ASSIGNMENT: Beginning with the line that contains "Locate all objects", retype the entries below exactly, ending with the line that contains "Identify all objects". Leave out any pictures.

EXTRACTED ENTRIES:

◇ ◇ ◇ ◇ ◇ ◇ ◇

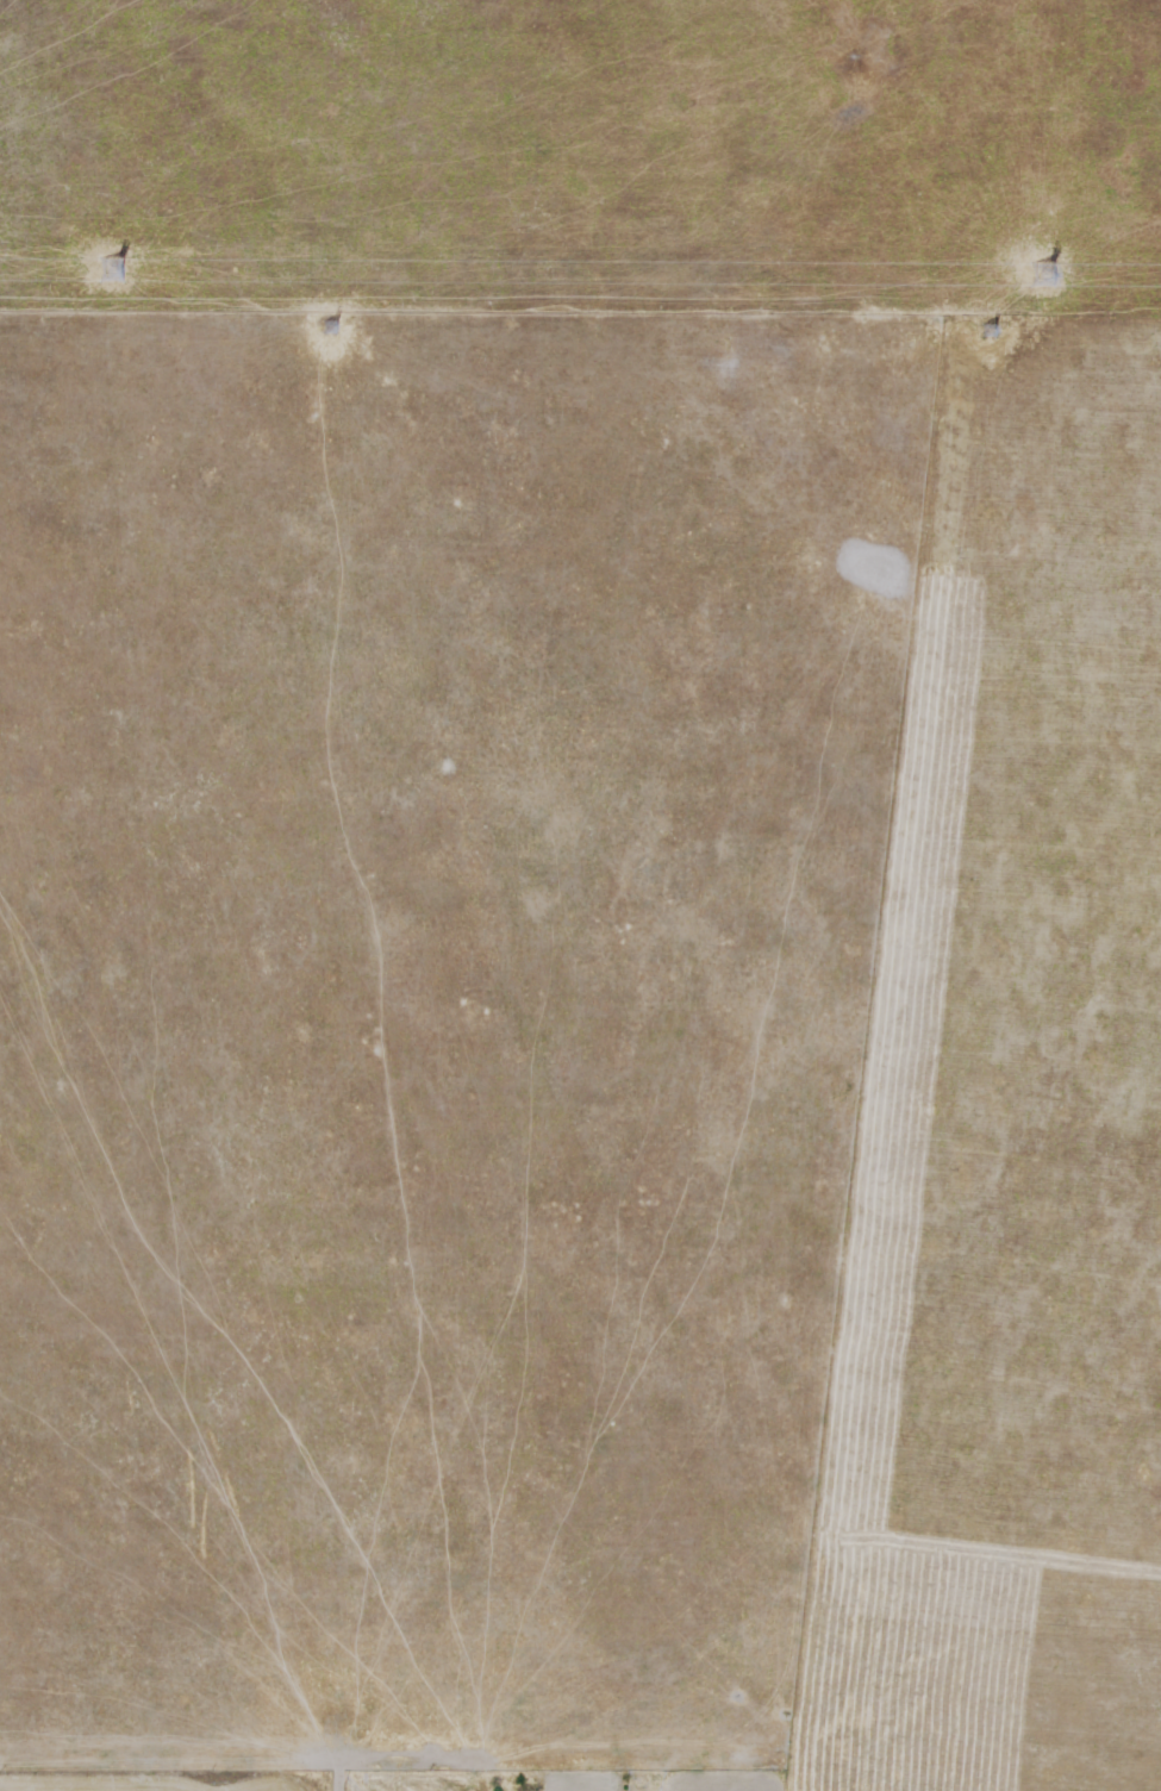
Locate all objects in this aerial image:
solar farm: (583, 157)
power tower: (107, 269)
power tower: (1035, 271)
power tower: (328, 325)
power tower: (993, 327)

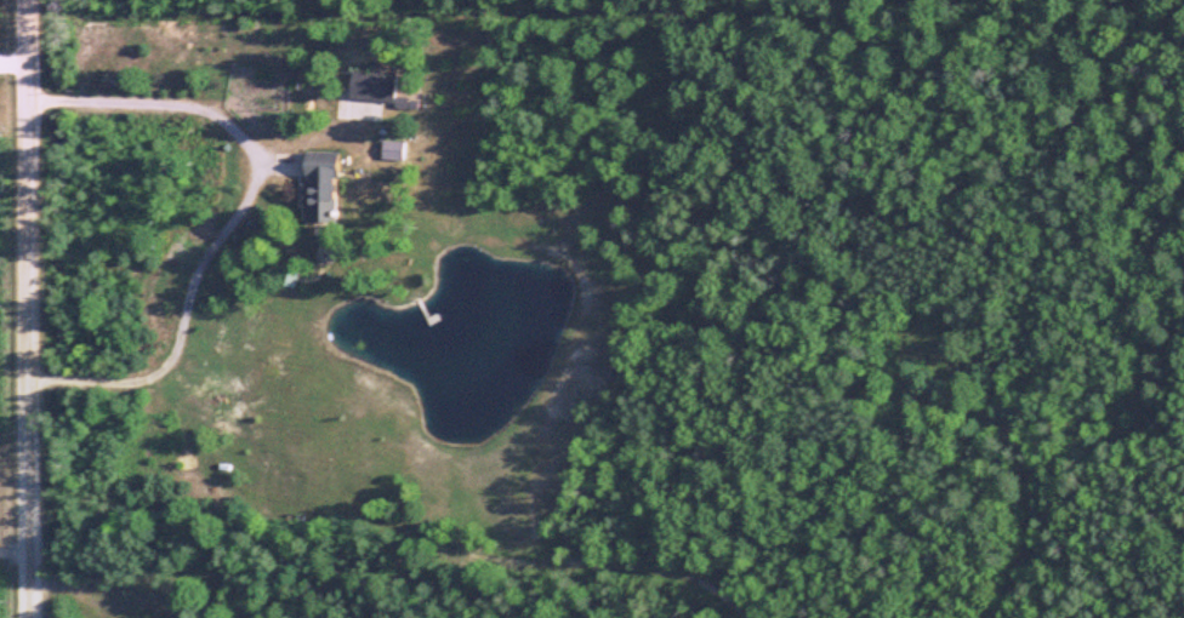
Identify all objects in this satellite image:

◇ ◇ ◇ ◇ ◇ ◇ ◇

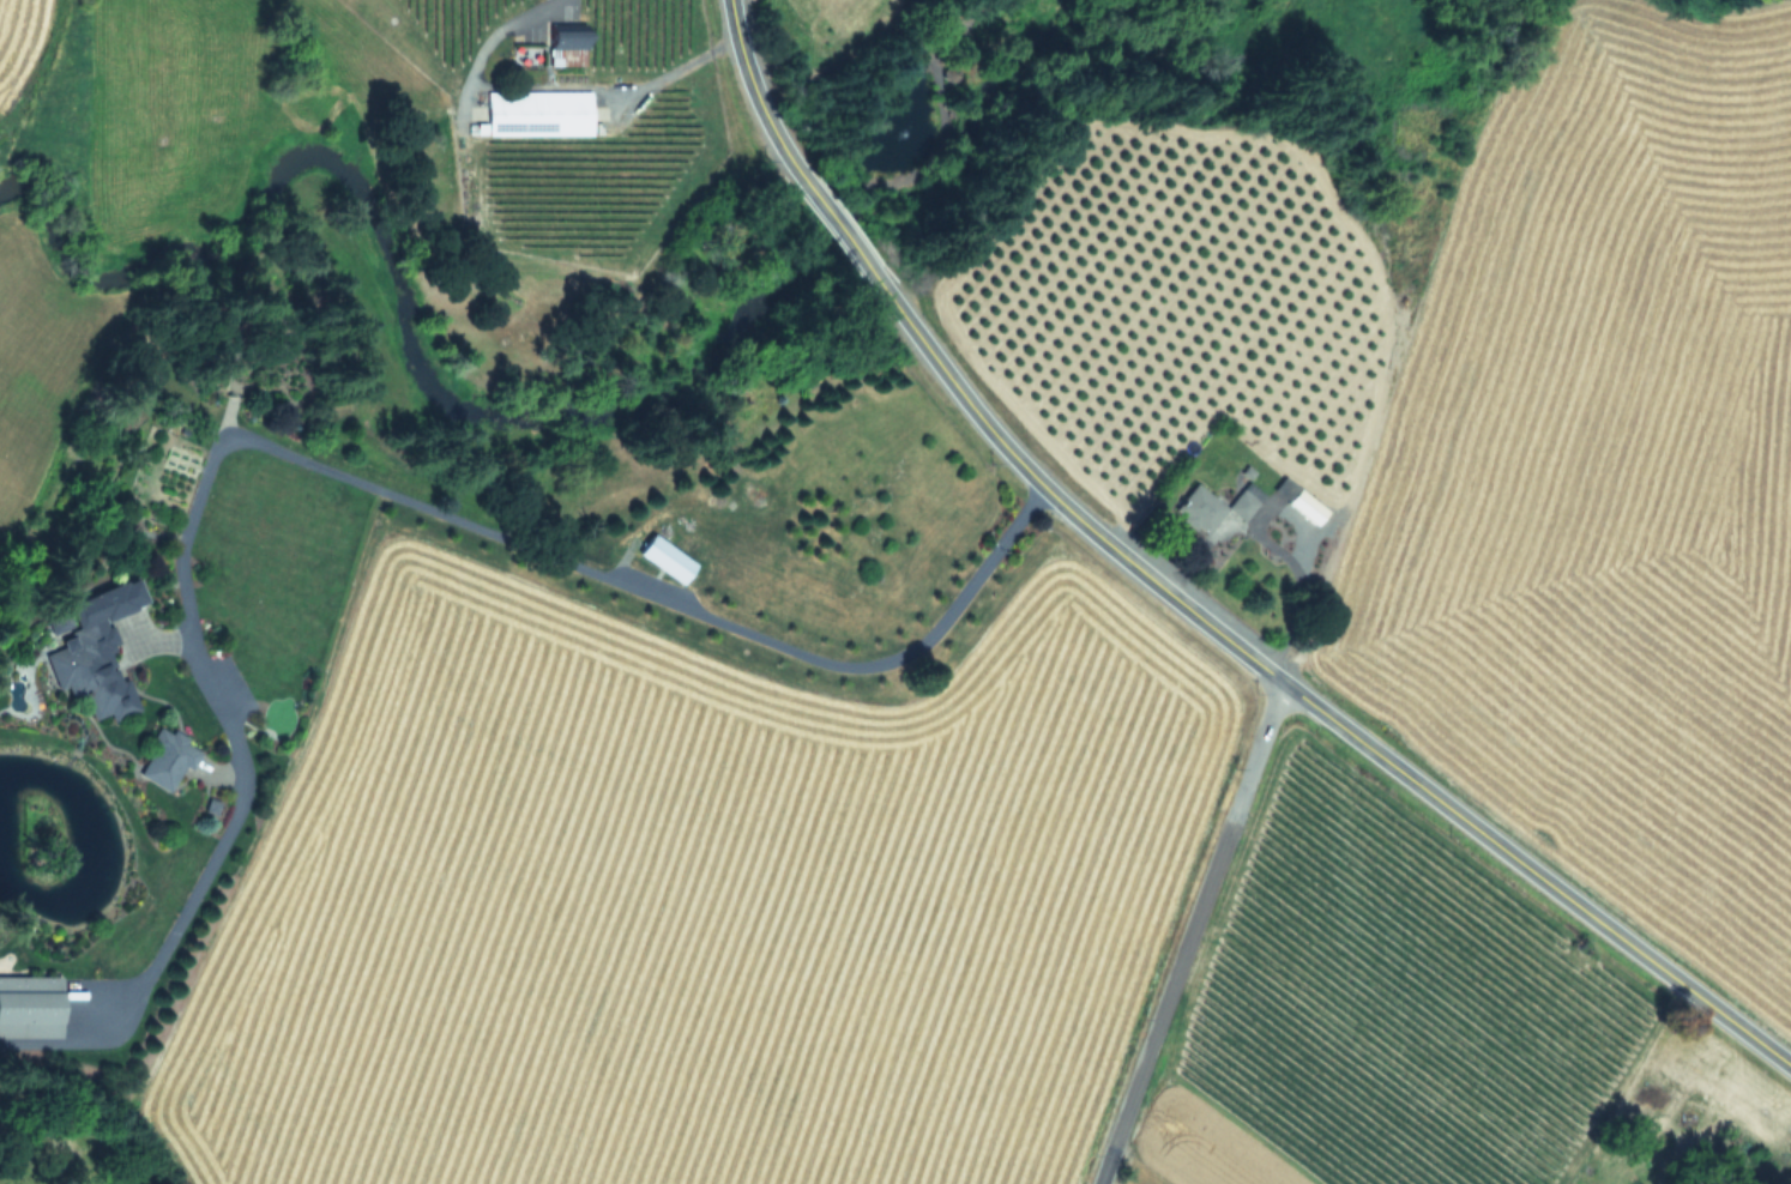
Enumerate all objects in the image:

◇ ◇ ◇ ◇ ◇ ◇ ◇

ANSWER TO THE EXERCISE:
Locate all objects in this aerial image:
solar farm: (583, 157)
power tower: (107, 269)
power tower: (1035, 271)
power tower: (328, 325)
power tower: (993, 327)

Identify all objects in this satellite image:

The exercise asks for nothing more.